Every line of the records below that has the word "sHammer" should be copied.

- Opening Delimiter -

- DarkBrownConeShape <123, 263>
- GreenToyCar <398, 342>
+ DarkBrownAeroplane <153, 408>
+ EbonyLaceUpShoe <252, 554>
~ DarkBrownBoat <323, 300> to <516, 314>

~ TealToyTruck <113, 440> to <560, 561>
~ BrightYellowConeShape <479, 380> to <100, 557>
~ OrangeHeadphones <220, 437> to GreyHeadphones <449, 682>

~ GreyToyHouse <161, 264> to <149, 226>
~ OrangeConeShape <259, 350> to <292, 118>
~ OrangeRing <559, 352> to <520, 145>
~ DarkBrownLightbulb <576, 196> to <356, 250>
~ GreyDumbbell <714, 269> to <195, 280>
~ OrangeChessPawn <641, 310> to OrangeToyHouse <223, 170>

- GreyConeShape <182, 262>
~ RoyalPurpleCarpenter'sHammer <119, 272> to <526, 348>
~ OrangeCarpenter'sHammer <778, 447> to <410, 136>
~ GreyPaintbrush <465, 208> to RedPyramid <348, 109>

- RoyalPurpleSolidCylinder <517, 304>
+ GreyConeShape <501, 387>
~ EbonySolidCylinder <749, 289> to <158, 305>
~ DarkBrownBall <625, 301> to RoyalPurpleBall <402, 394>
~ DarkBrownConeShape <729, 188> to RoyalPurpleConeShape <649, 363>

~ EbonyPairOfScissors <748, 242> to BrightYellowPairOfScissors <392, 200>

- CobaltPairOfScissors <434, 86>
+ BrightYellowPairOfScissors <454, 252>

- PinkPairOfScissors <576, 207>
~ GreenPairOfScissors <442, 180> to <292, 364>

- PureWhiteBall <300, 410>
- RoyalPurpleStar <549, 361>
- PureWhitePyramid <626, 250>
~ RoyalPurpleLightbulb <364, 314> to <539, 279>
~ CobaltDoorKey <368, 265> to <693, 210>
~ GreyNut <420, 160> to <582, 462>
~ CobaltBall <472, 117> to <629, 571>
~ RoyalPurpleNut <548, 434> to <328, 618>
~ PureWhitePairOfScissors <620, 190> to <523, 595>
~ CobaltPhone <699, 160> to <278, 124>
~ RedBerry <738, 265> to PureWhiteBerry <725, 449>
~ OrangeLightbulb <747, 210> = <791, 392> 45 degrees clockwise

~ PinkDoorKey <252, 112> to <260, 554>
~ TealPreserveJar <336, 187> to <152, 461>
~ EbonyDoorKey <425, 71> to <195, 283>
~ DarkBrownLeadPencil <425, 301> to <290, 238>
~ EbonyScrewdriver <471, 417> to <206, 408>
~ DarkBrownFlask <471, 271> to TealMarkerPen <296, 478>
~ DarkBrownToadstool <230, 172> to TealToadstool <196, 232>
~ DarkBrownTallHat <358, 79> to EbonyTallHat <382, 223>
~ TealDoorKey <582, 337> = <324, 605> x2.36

- Closing Delimiter -

▶ [RESULT]:
~ RoyalPurpleCarpenter'sHammer <119, 272> to <526, 348>
~ OrangeCarpenter'sHammer <778, 447> to <410, 136>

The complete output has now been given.